Prompt:
Scan the records for the line containing "none -> blue plate A11:F11 level 1"; extract it and all later lines, verbatim, through the end, and nothing before it.

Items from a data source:
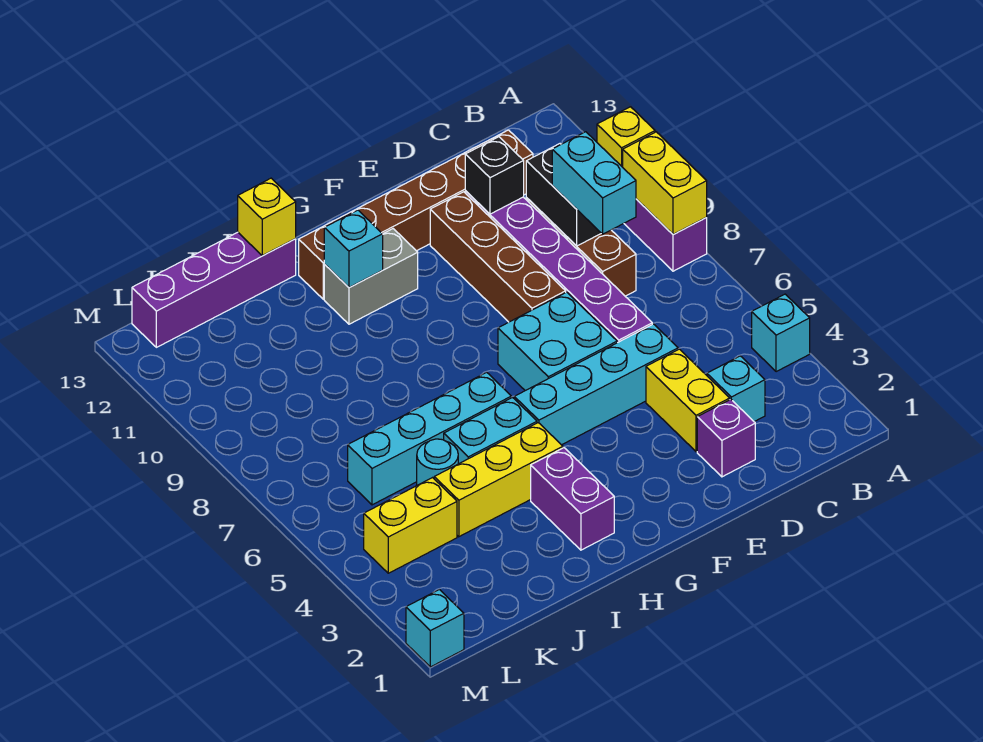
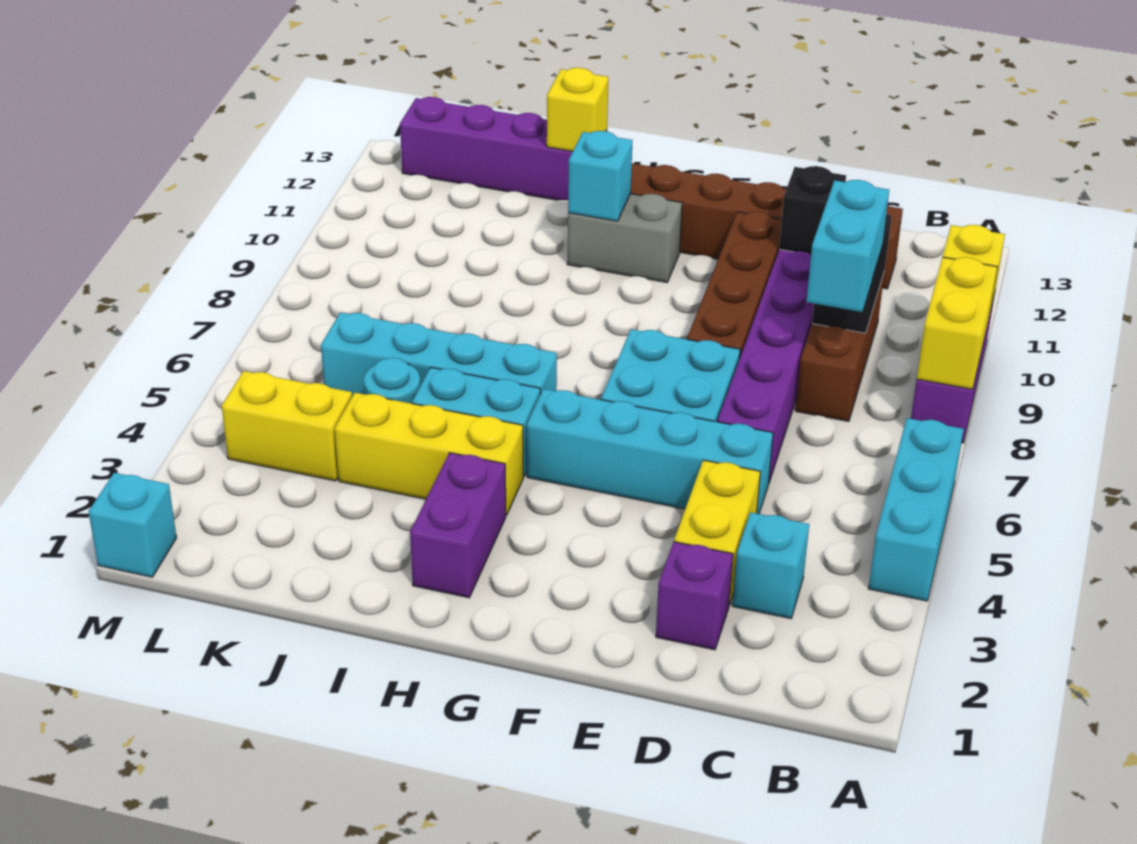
cyan brick A4 level 1 -> cyan brick A4:A6 level 1

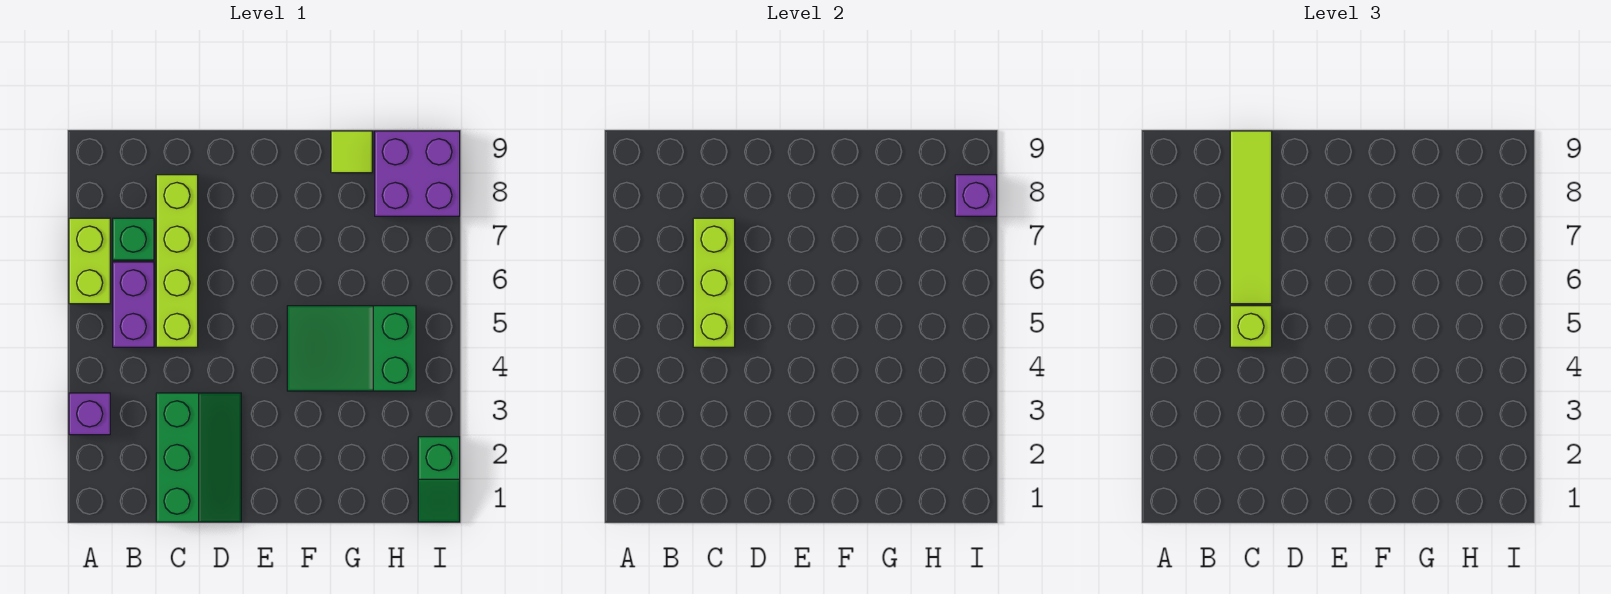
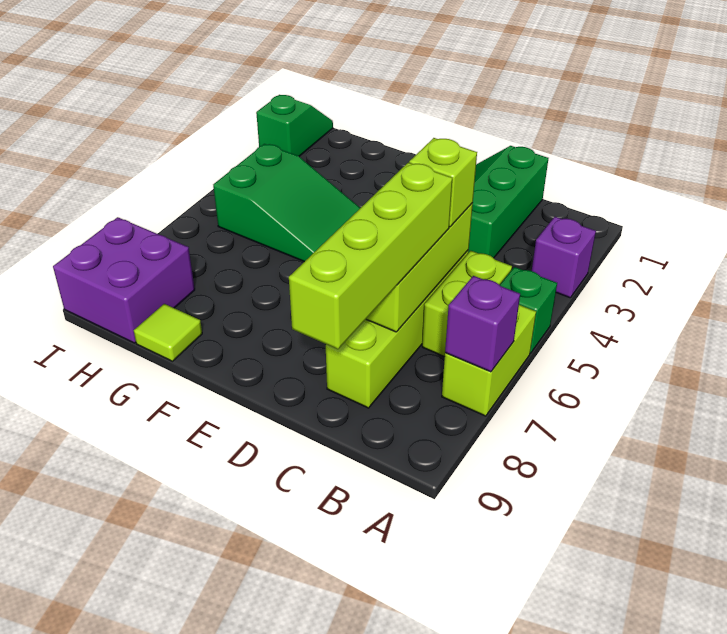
purple brick B5:B6 level 1 -> lime brick B5:B6 level 1
green brick B7 level 1 -> green brick A5 level 1
lime tile C6:C9 level 3 -> lime brick C6:C9 level 3
purple brick I8 level 2 -> purple brick A7 level 2

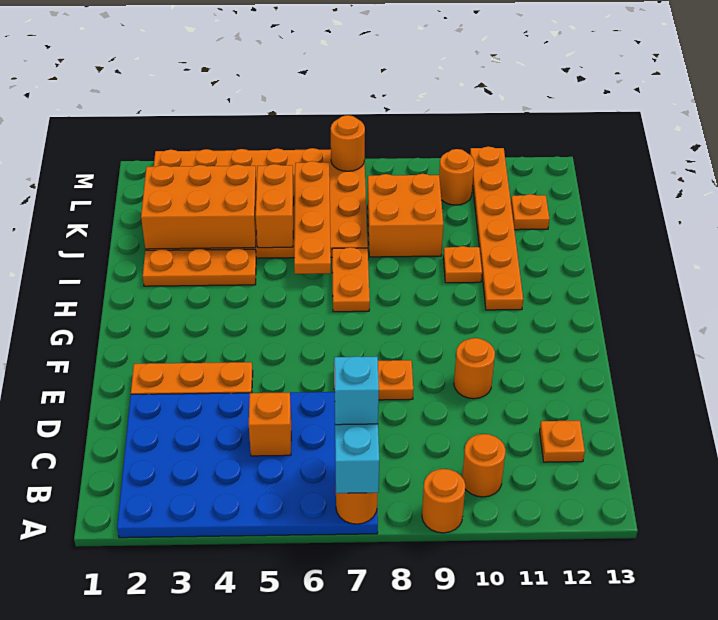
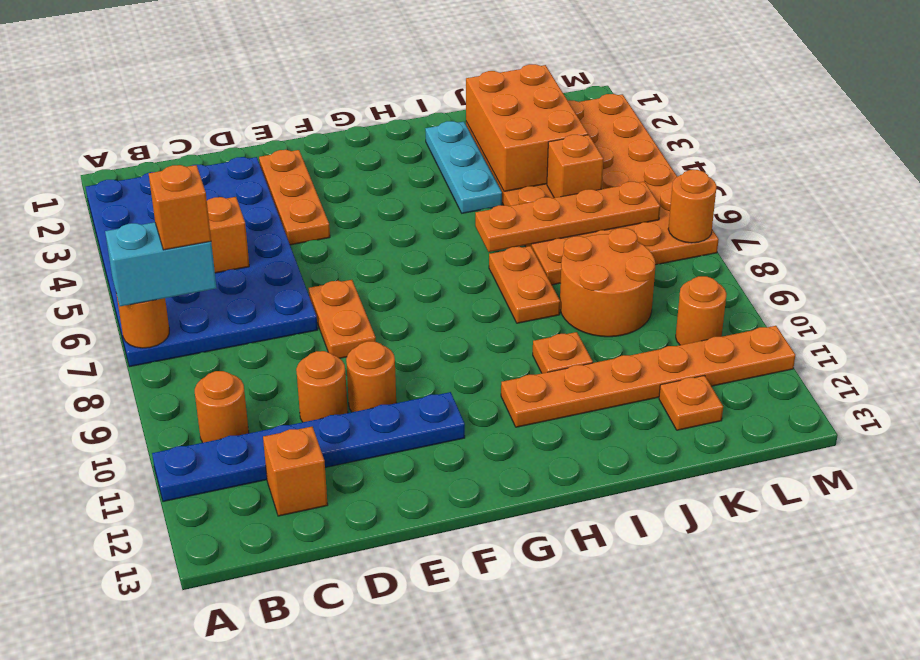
orange round brick A9 level 1 -> orange round brick D10 level 1
none -> blue plate A11:F11 level 1
cyan brick B7 level 4 -> orange brick B7 level 4
orange plate C12 level 1 -> orange brick C12 level 1
orange plate H7:I7 level 1 -> orange plate I7:I8 level 1
orange plate I2:I4 level 1 -> cyan plate I2:I4 level 1
orange brick J5:K5 level 2 -> orange brick K5 level 2
orange brick J8:K9 level 1 -> orange round brick J8:K9 level 1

Result:
none -> blue plate A11:F11 level 1
cyan brick B7 level 4 -> orange brick B7 level 4
orange plate C12 level 1 -> orange brick C12 level 1
orange plate H7:I7 level 1 -> orange plate I7:I8 level 1
orange plate I2:I4 level 1 -> cyan plate I2:I4 level 1
orange brick J5:K5 level 2 -> orange brick K5 level 2
orange brick J8:K9 level 1 -> orange round brick J8:K9 level 1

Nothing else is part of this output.